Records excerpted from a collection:

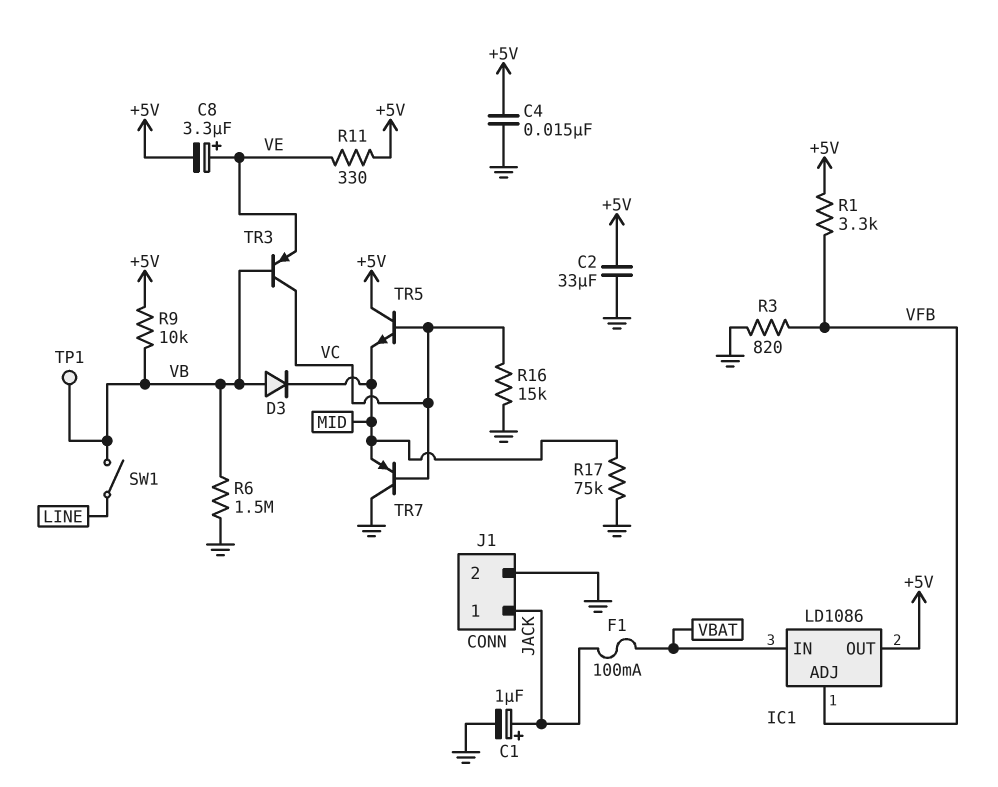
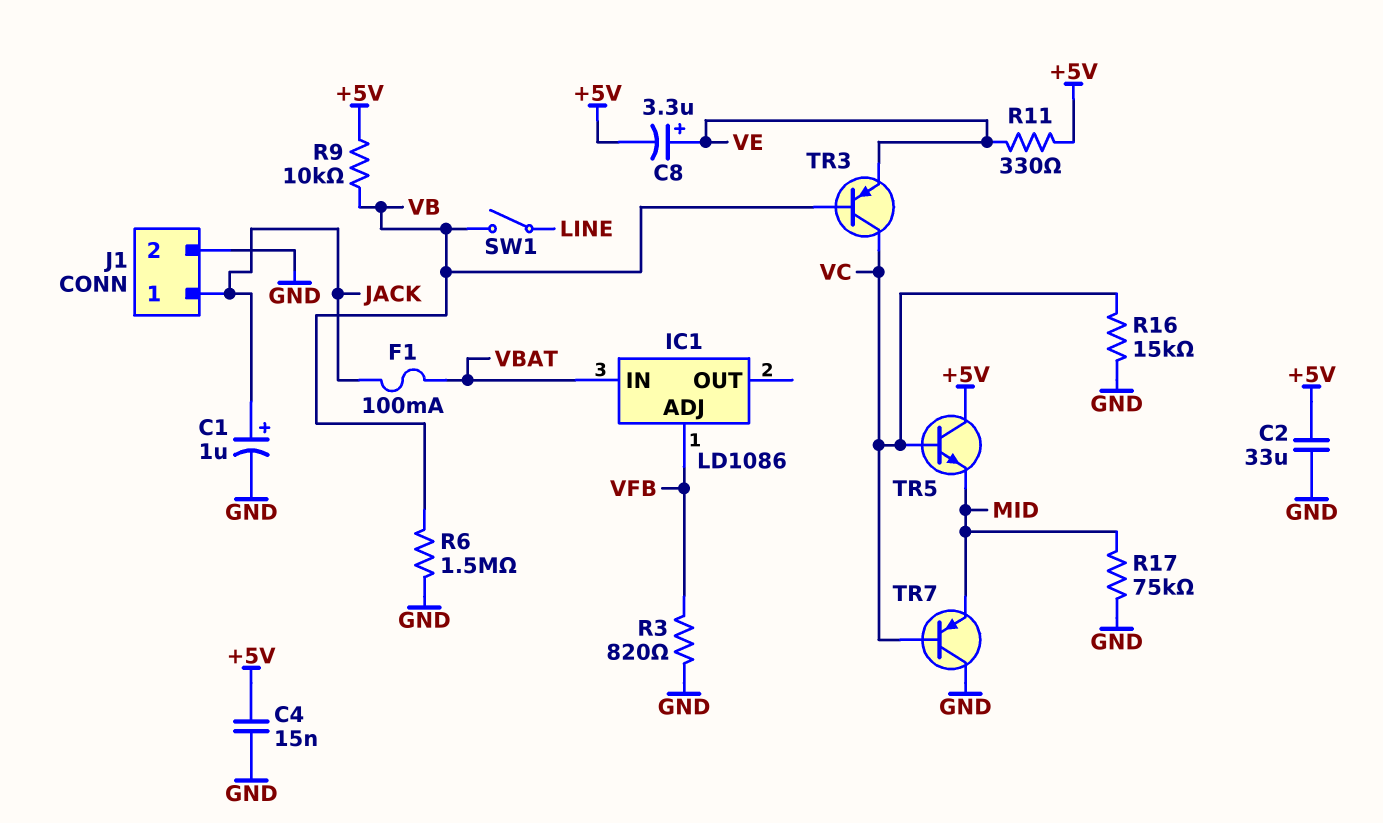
D3: diode (A VB, K MID) -> none
IC1 pin OUT: +5V -> none
R1: 3.3k (+5V, VFB) -> none
TP1: test point (VB) -> none

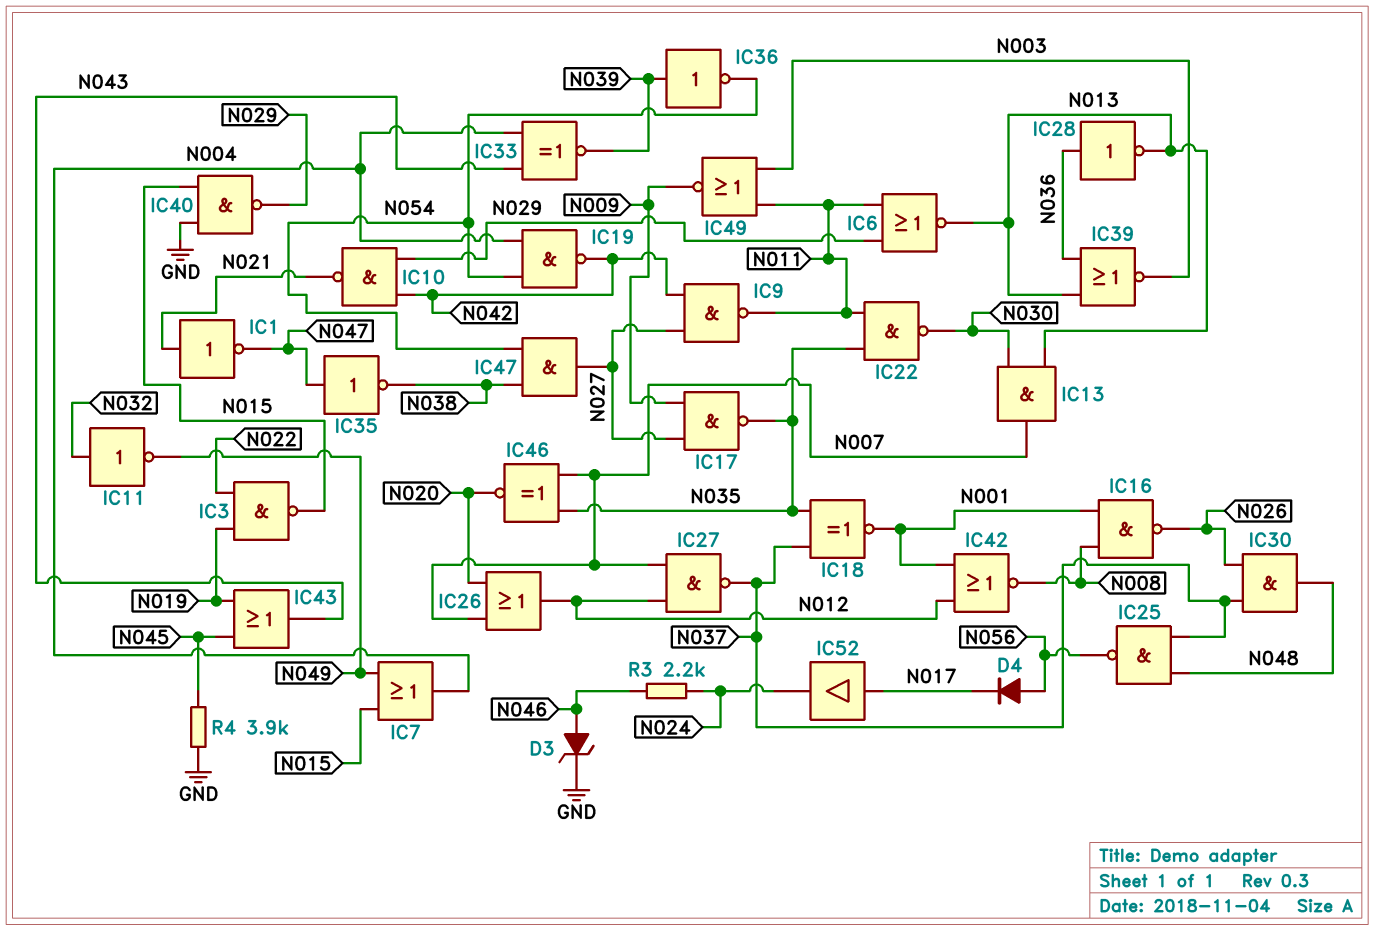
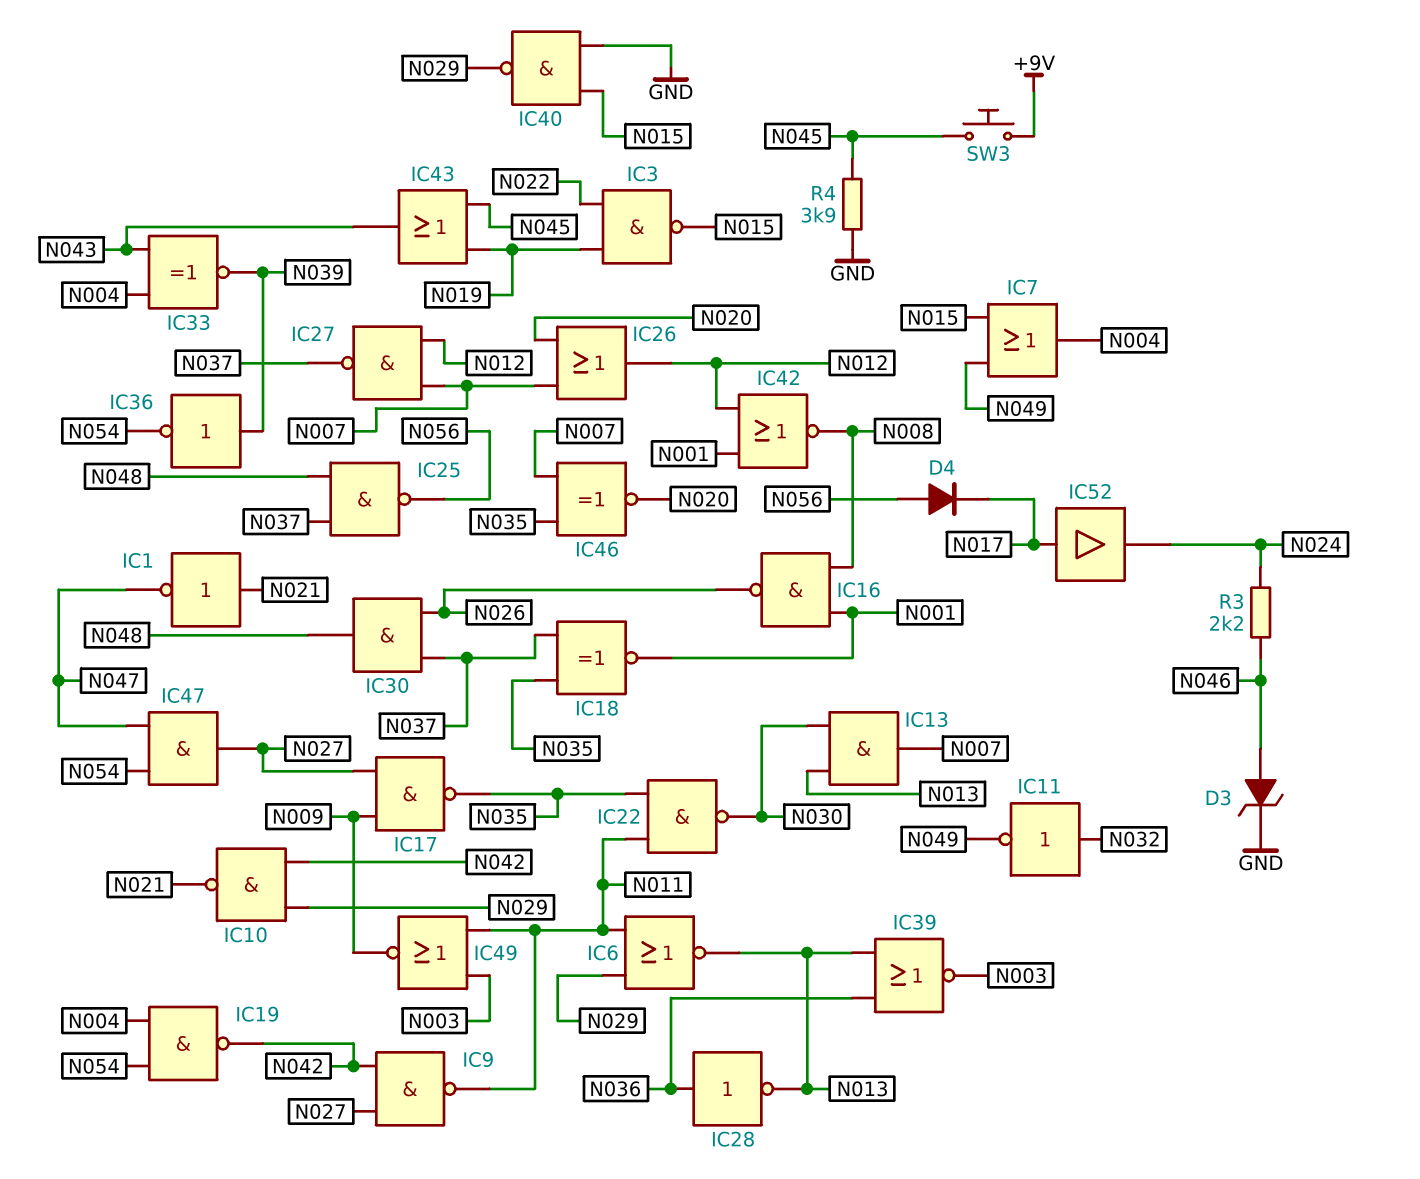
IC35: NOT (in N047, out N038) -> none
IC47: AND (in N038, in N054, out N027) -> AND (in N047, in N054, out N027)
SW3: none -> button (+9V, N045)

### [WHAT NEEDS TO BE DONE]
Search the entries above for the word "none" and copy each line where it appears.

### [EXPECTED ANSWER]
D3: diode (A VB, K MID) -> none
IC1 pin OUT: +5V -> none
R1: 3.3k (+5V, VFB) -> none
TP1: test point (VB) -> none
IC35: NOT (in N047, out N038) -> none
SW3: none -> button (+9V, N045)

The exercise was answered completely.